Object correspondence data
■ ■ ■ ■
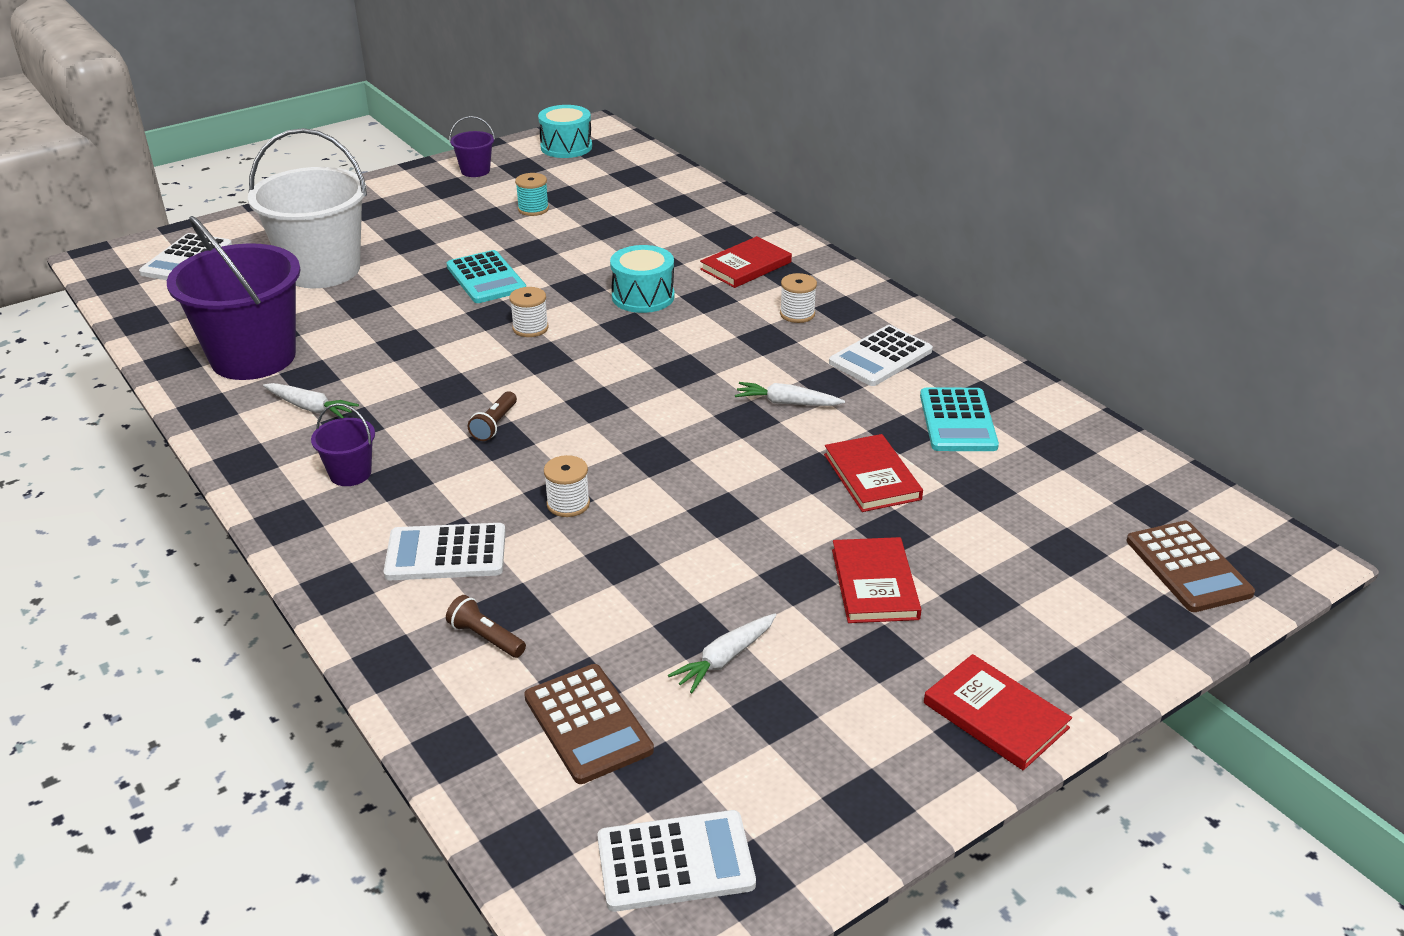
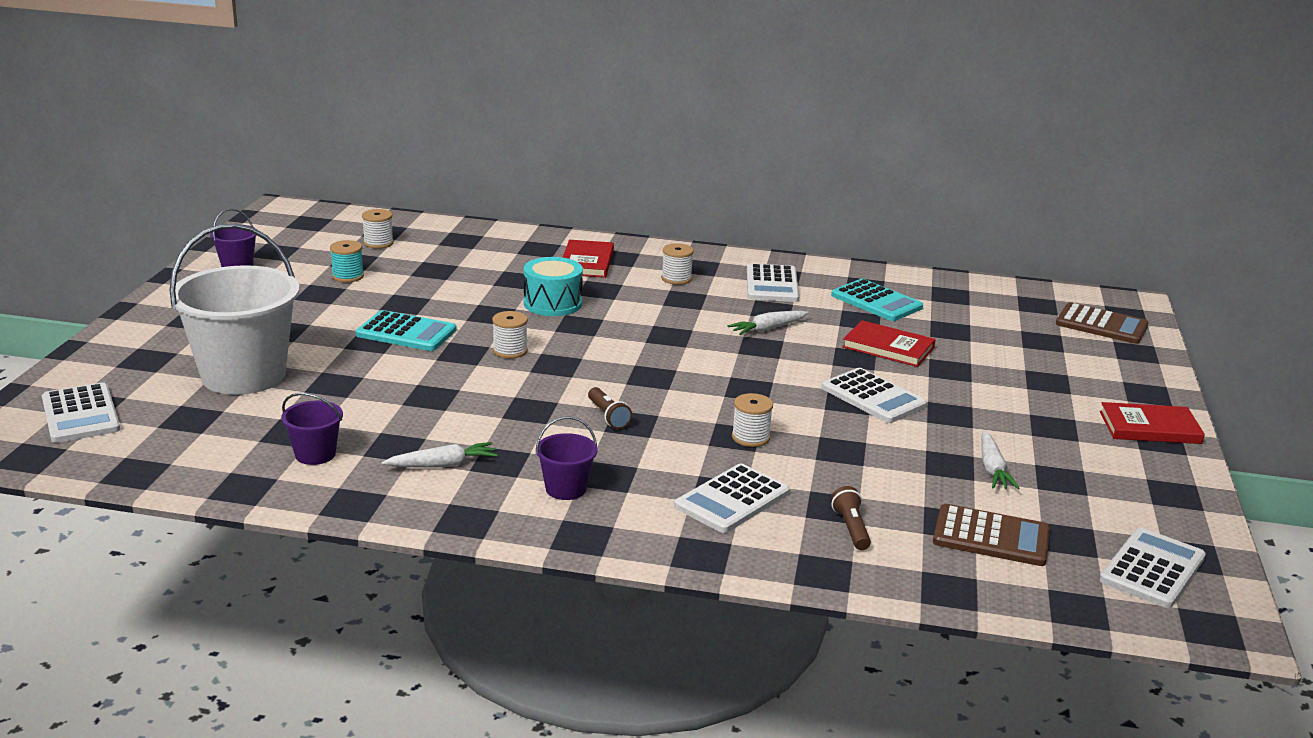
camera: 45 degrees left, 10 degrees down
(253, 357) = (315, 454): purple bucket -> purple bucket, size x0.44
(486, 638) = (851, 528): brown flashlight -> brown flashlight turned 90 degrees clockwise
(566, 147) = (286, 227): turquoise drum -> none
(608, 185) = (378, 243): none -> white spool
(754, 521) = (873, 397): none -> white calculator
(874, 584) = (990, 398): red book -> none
■ ■ ■ ■
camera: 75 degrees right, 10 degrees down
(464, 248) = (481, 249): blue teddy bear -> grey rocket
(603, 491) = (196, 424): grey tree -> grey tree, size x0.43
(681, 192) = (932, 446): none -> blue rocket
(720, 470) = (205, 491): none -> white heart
■ ■ ■ ■
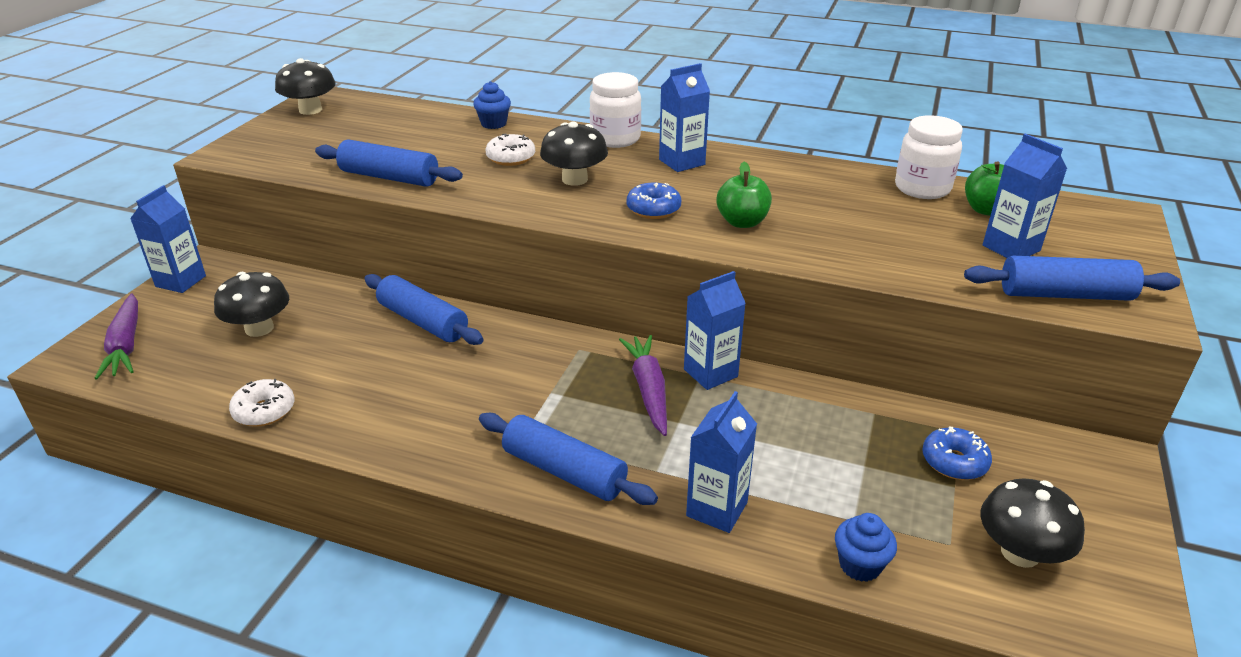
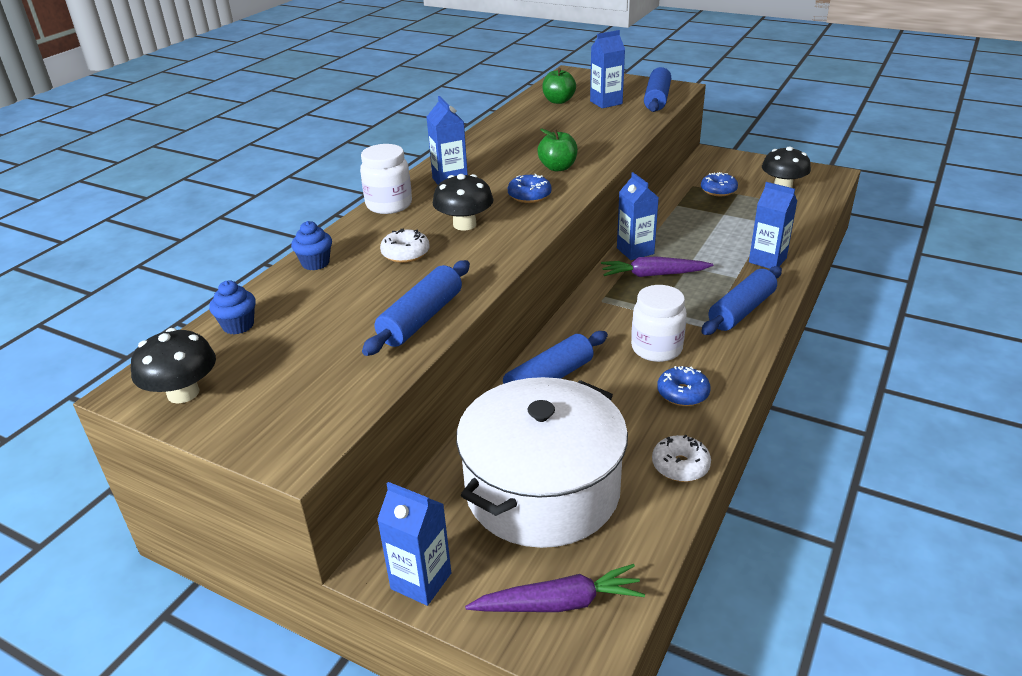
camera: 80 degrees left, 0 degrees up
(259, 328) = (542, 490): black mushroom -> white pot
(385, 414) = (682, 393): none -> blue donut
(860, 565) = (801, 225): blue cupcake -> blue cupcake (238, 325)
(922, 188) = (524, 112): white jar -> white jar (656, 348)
■ ■ ■ ■
TASK DIRECTIONS ▸ Find "size" in the preceding records. Copy each line that holds it.

ANSWER TO THIS PROBLEM ▸
(253, 357) = (315, 454): purple bucket -> purple bucket, size x0.44
(603, 491) = (196, 424): grey tree -> grey tree, size x0.43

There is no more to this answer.